__ASSIGNED TASK__
Beginning with the line containing "black brick H3" and ending with the line containing "white plate N6 level 1 -> none", write out each line of the records below exactly; pictures and lines outside that range are left out.

Before-and-after object lists
-*-

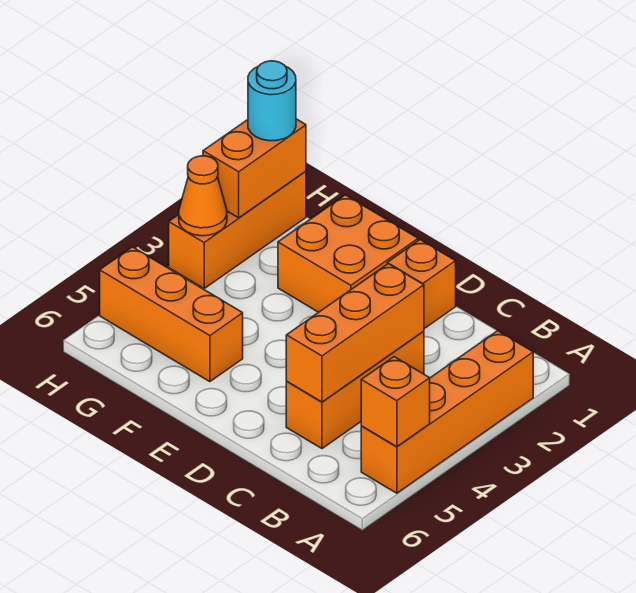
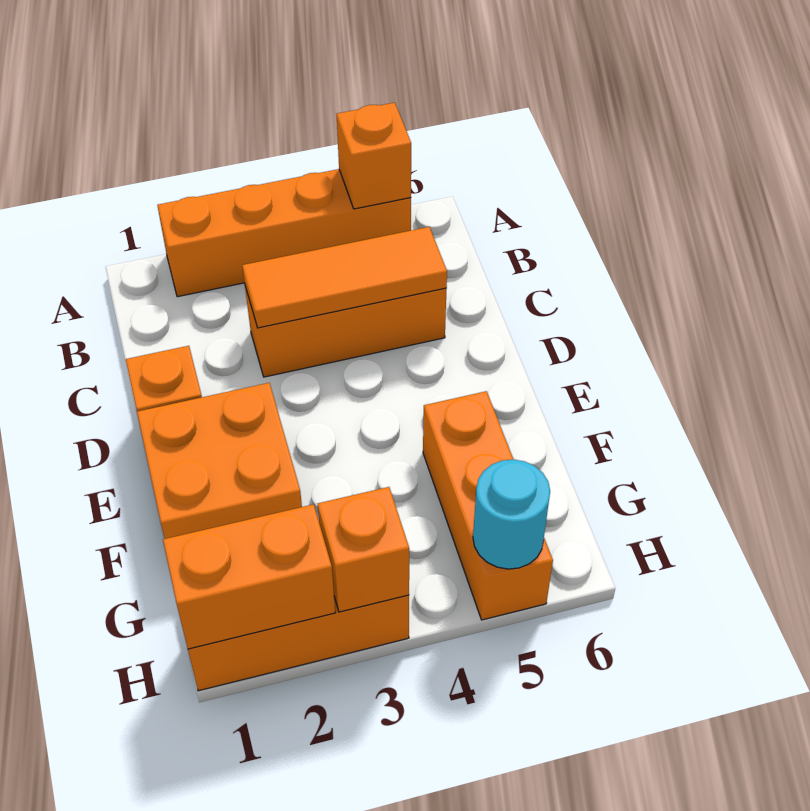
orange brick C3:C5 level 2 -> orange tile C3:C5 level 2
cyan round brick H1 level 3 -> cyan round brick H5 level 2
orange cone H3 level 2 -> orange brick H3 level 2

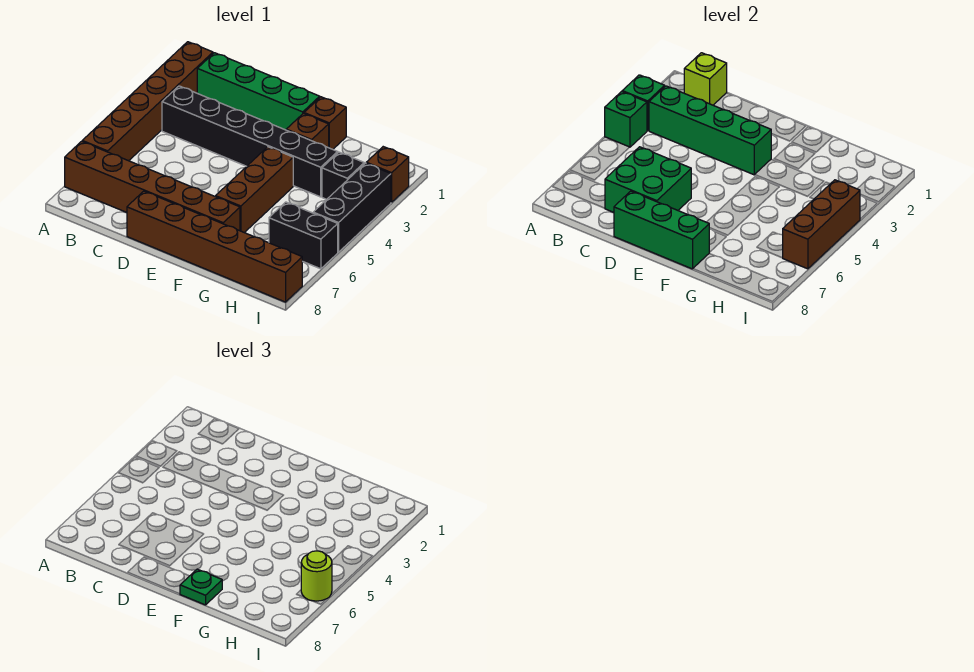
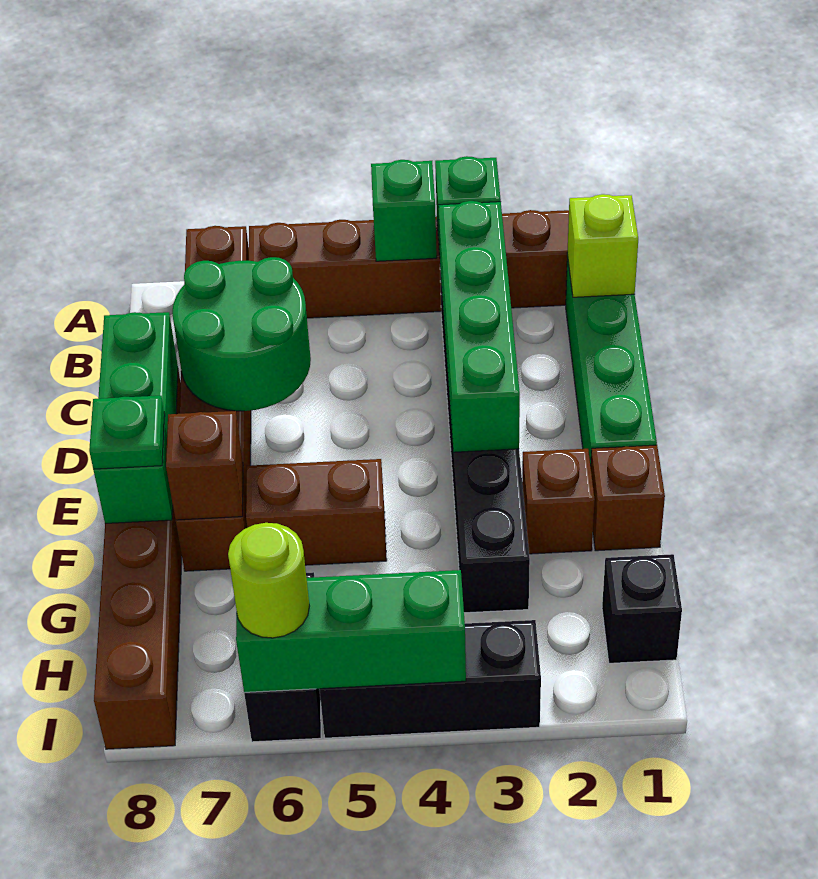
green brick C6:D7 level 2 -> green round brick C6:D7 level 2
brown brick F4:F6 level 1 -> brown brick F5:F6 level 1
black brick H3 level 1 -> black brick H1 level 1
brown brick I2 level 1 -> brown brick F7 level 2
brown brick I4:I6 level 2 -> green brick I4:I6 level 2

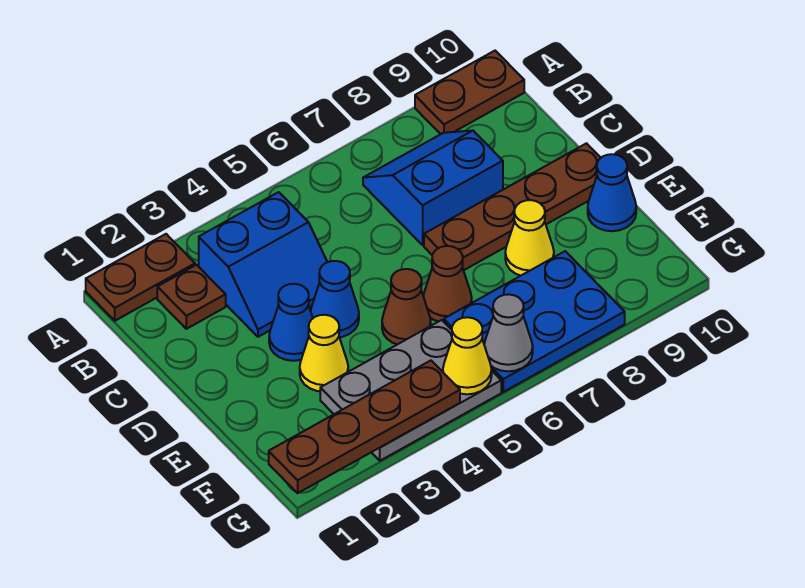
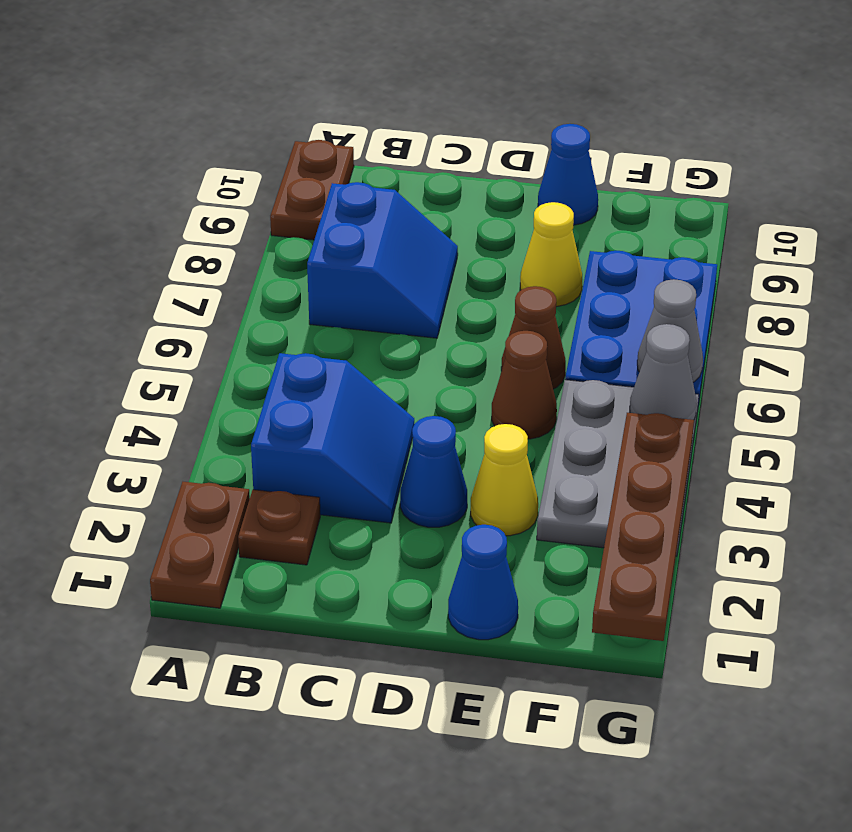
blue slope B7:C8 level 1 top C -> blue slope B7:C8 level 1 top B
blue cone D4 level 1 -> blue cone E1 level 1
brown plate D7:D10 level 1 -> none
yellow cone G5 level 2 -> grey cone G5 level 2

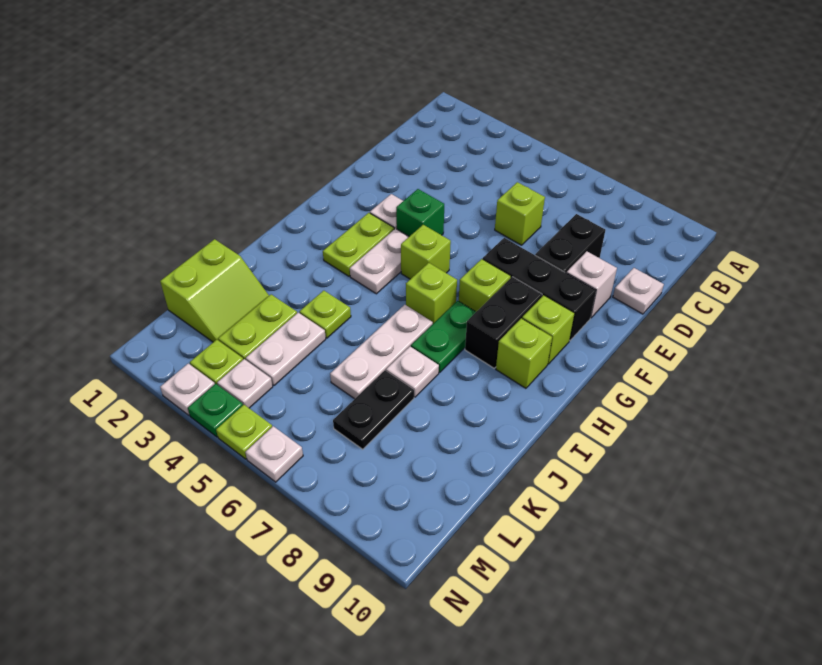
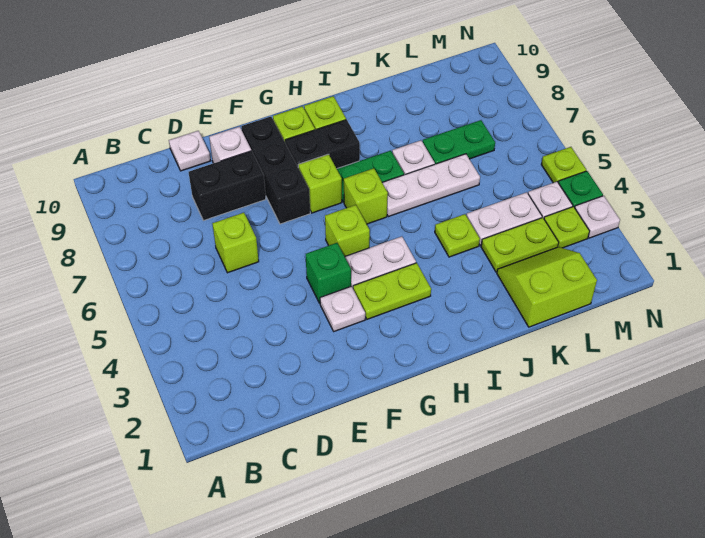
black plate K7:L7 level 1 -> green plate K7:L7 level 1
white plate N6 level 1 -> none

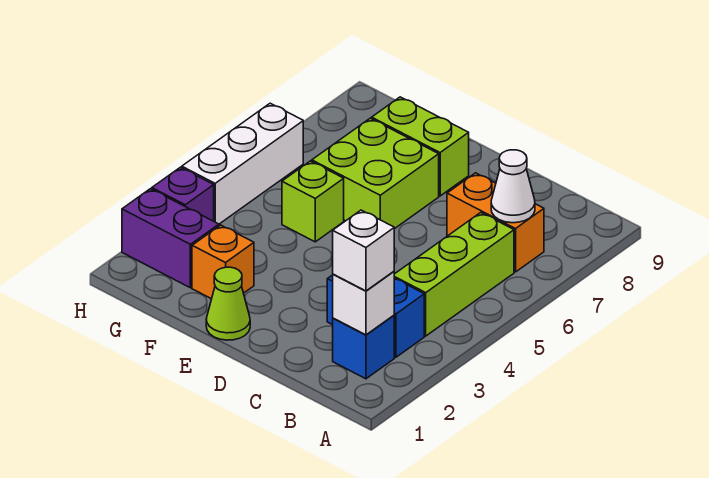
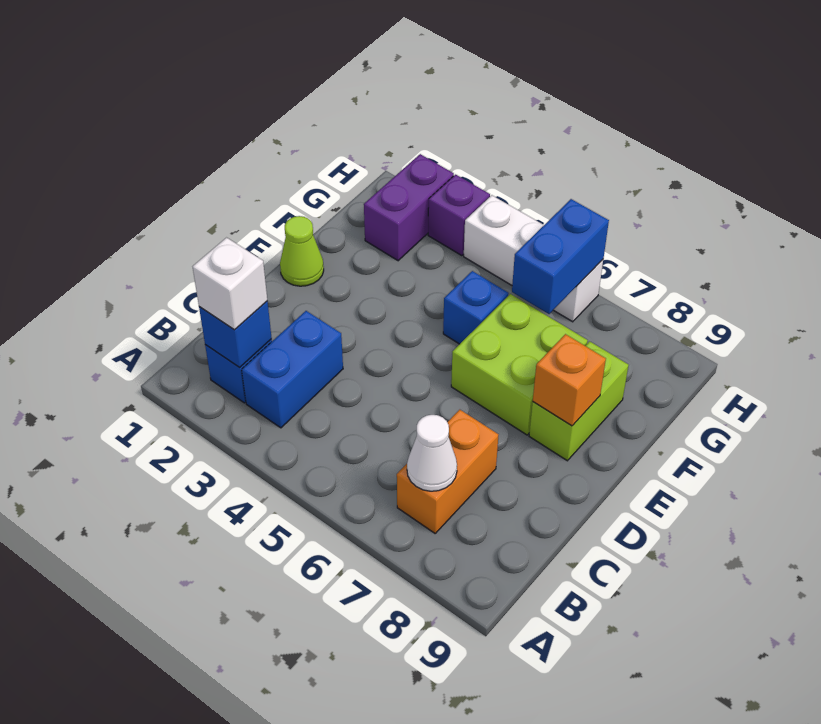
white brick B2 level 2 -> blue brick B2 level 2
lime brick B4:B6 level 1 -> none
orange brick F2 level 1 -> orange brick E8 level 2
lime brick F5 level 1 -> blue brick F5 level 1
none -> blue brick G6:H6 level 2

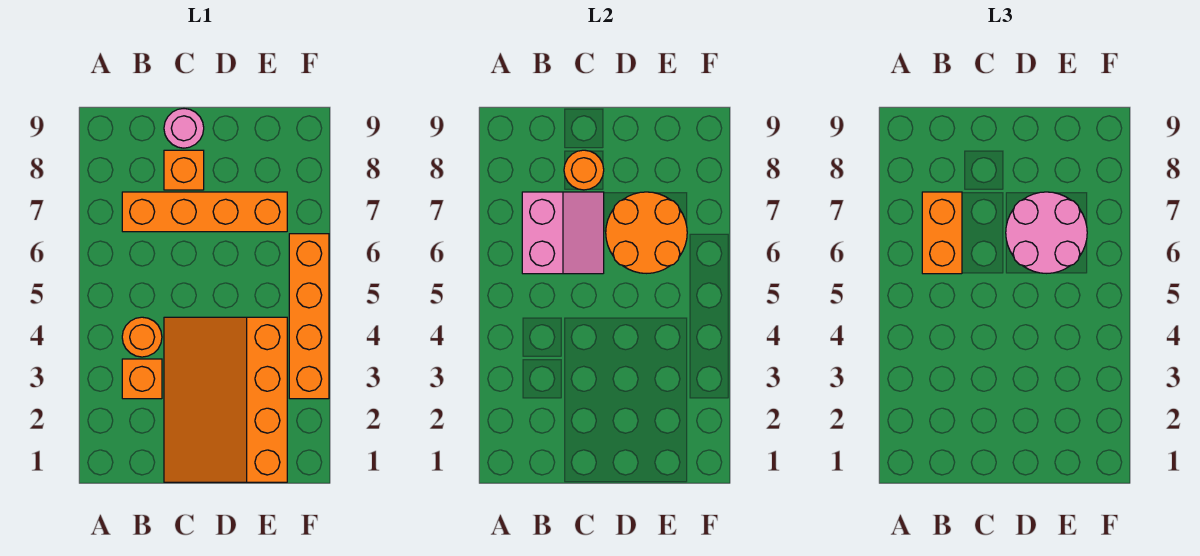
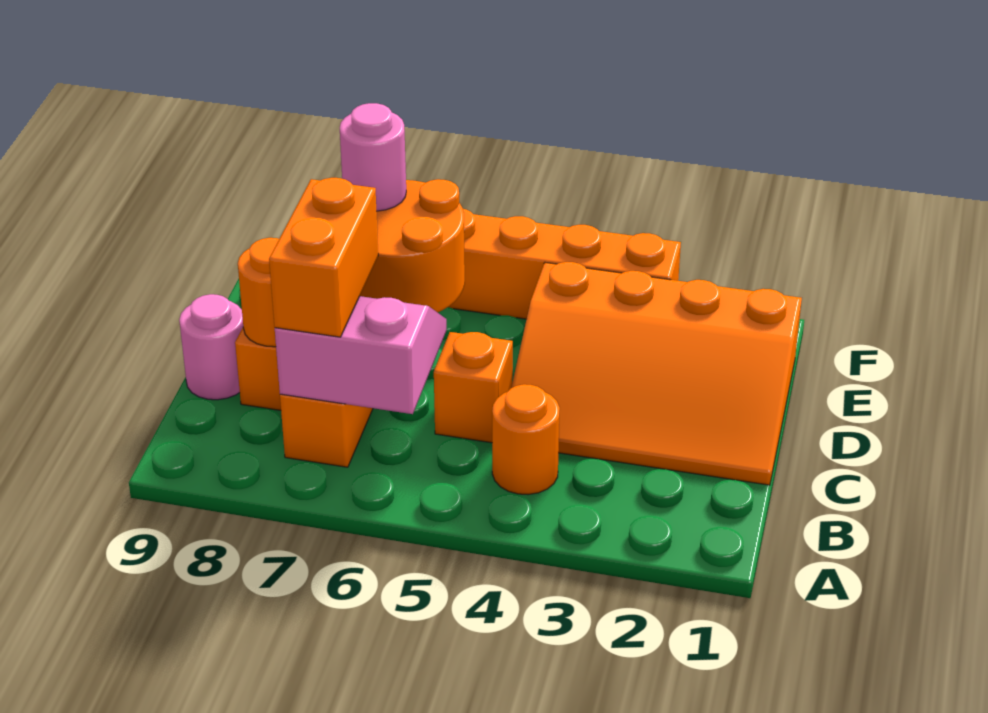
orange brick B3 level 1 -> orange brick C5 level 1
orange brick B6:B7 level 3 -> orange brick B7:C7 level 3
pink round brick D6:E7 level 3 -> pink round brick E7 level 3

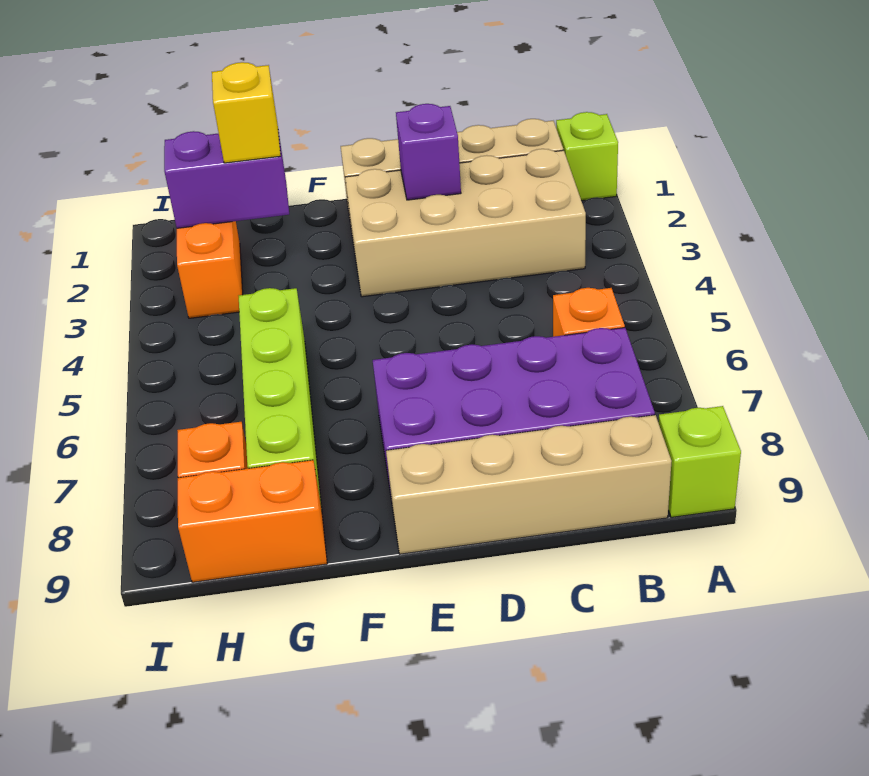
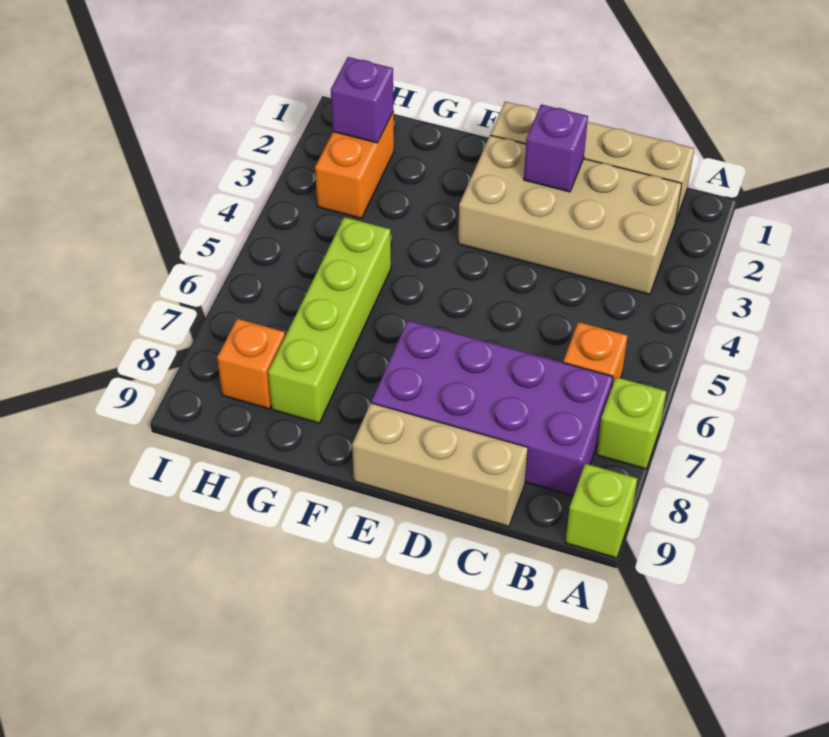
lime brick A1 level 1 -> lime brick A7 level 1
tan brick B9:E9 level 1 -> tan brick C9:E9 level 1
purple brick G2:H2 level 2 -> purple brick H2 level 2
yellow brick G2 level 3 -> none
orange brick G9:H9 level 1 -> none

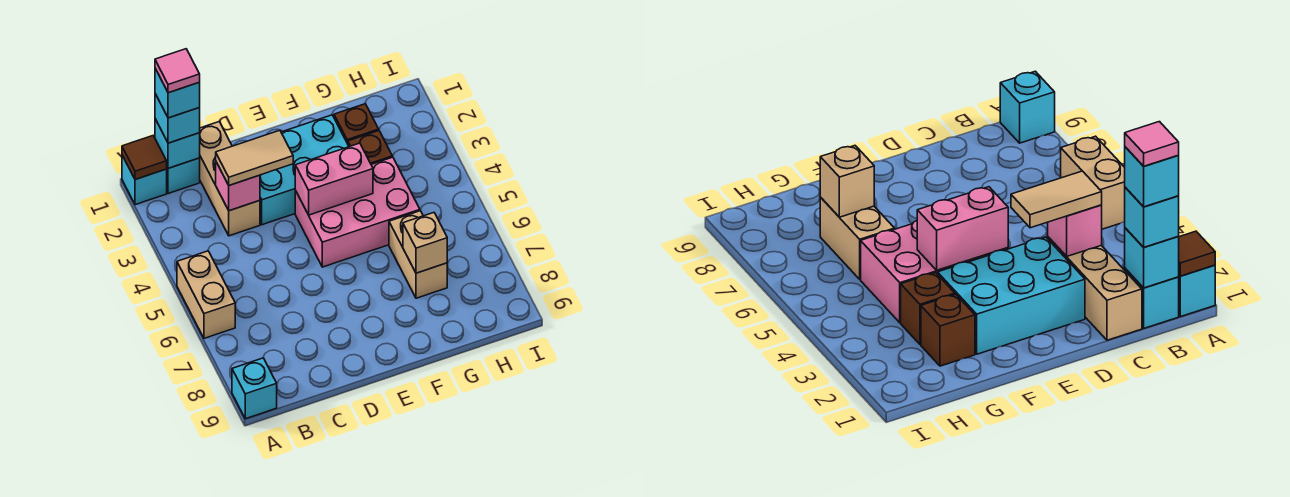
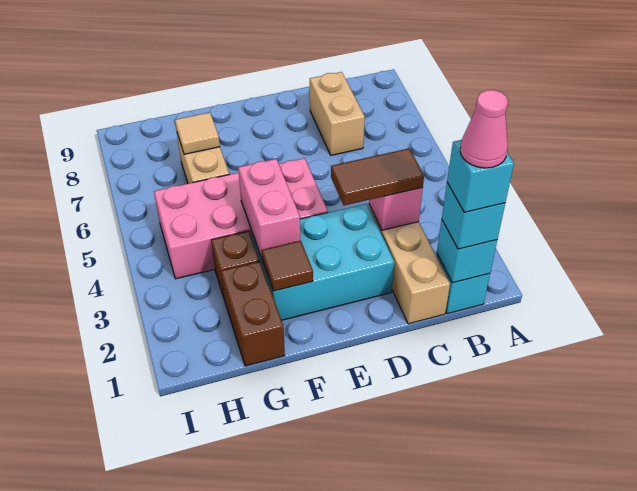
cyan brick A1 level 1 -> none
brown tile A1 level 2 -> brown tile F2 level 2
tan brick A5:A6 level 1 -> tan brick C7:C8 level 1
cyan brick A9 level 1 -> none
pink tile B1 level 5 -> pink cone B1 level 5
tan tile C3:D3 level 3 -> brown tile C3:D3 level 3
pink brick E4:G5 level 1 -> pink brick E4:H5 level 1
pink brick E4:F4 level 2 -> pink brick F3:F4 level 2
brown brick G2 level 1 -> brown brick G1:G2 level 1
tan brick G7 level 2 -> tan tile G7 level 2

-*-

__SOLUTION TO THIS EXERCISE__
black brick H3 level 1 -> black brick H1 level 1
brown brick I2 level 1 -> brown brick F7 level 2
brown brick I4:I6 level 2 -> green brick I4:I6 level 2

blue slope B7:C8 level 1 top C -> blue slope B7:C8 level 1 top B
blue cone D4 level 1 -> blue cone E1 level 1
brown plate D7:D10 level 1 -> none
yellow cone G5 level 2 -> grey cone G5 level 2

black plate K7:L7 level 1 -> green plate K7:L7 level 1
white plate N6 level 1 -> none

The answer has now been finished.